>>>>>
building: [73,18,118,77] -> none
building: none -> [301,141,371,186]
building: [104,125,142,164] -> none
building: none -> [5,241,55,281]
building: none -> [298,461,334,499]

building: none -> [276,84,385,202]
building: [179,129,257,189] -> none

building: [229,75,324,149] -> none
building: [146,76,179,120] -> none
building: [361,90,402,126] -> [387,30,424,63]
<<<<<
# [PROBLEM STATEMENT]
Copy out the full listing, exactly as it stands.

# [REPLY TO THE TASK]
building: [73,18,118,77] -> none
building: none -> [301,141,371,186]
building: [104,125,142,164] -> none
building: none -> [5,241,55,281]
building: none -> [298,461,334,499]

building: none -> [276,84,385,202]
building: [179,129,257,189] -> none

building: [229,75,324,149] -> none
building: [146,76,179,120] -> none
building: [361,90,402,126] -> [387,30,424,63]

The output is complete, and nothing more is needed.